### DATASET SECTION
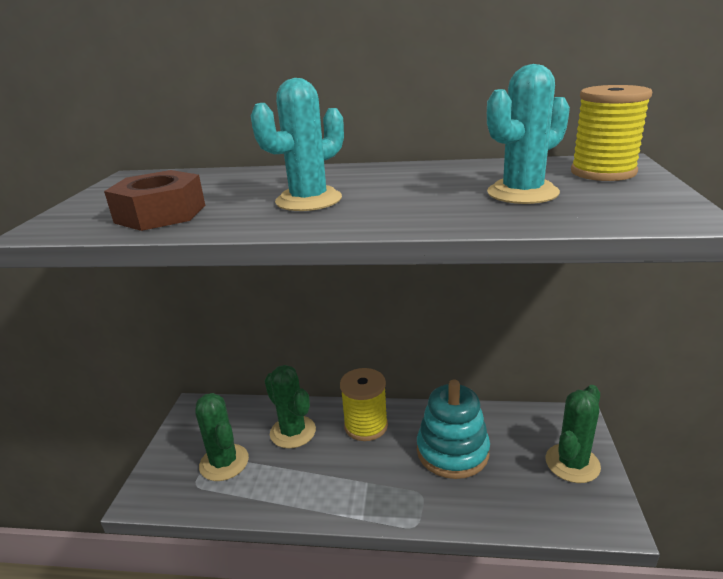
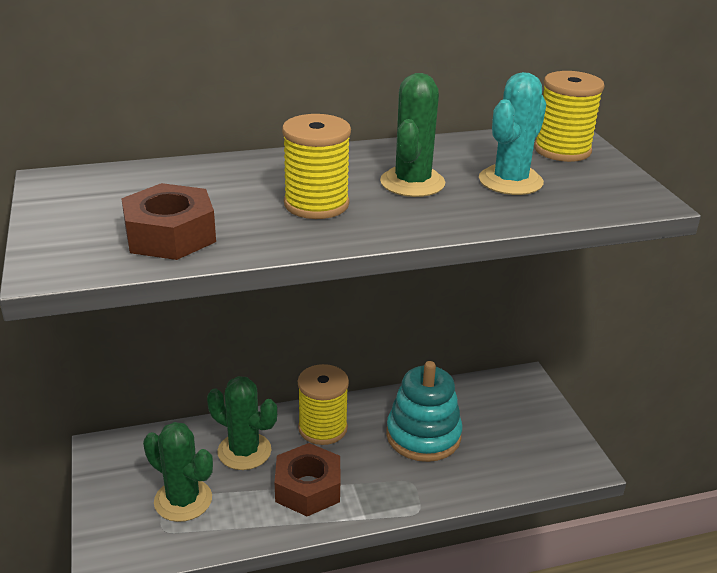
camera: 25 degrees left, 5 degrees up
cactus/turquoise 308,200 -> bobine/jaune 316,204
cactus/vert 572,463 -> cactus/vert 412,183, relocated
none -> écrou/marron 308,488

### REQUIRED ACTION
Your answer should reproduce every line of the data verbatim and include no images.

### SOLUTION TO THE EXERCISE
camera: 25 degrees left, 5 degrees up
cactus/turquoise 308,200 -> bobine/jaune 316,204
cactus/vert 572,463 -> cactus/vert 412,183, relocated
none -> écrou/marron 308,488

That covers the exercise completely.